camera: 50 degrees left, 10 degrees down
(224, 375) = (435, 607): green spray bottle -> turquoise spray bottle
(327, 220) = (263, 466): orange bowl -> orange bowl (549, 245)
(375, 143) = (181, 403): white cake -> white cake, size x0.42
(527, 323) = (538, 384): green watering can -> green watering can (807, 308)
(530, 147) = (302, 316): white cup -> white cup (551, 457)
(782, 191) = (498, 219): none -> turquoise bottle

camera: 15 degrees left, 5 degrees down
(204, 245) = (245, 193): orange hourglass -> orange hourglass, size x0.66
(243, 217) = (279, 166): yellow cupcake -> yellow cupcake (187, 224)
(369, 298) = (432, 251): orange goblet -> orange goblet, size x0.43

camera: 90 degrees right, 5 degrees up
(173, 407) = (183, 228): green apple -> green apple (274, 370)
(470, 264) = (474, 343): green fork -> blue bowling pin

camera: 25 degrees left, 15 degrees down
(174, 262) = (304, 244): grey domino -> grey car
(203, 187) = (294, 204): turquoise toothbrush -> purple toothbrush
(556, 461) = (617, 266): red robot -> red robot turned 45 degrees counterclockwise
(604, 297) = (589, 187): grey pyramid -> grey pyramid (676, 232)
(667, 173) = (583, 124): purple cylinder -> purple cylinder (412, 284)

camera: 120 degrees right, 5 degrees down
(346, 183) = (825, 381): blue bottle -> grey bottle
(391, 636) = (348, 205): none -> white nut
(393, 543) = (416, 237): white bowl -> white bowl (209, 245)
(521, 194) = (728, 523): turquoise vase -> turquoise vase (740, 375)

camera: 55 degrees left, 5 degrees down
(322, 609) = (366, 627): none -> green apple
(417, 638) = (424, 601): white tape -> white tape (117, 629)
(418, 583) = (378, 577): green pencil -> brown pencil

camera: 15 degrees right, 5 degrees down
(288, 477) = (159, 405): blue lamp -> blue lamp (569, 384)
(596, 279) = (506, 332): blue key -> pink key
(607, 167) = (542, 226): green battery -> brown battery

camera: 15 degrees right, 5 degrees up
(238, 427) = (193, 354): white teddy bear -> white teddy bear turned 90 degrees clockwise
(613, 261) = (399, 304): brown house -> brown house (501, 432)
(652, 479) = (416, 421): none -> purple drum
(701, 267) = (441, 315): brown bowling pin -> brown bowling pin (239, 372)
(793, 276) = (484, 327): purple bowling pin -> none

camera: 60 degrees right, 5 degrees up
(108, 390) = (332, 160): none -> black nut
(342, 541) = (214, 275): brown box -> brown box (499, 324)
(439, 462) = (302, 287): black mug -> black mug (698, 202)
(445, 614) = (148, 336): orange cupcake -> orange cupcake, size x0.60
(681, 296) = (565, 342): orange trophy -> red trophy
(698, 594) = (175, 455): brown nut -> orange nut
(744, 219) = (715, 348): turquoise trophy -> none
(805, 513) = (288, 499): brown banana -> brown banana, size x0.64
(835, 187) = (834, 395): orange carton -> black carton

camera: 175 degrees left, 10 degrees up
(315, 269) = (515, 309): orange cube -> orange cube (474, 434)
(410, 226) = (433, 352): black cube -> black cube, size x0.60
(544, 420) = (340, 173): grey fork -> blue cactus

+++

== REQUIREMENT ==
The answer must be every line of the data that holds the word "blue".

== WORKED SOLUTION ==
(470, 264) = (474, 343): green fork -> blue bowling pin
(346, 183) = (825, 381): blue bottle -> grey bottle
(288, 477) = (159, 405): blue lamp -> blue lamp (569, 384)
(596, 279) = (506, 332): blue key -> pink key
(544, 420) = (340, 173): grey fork -> blue cactus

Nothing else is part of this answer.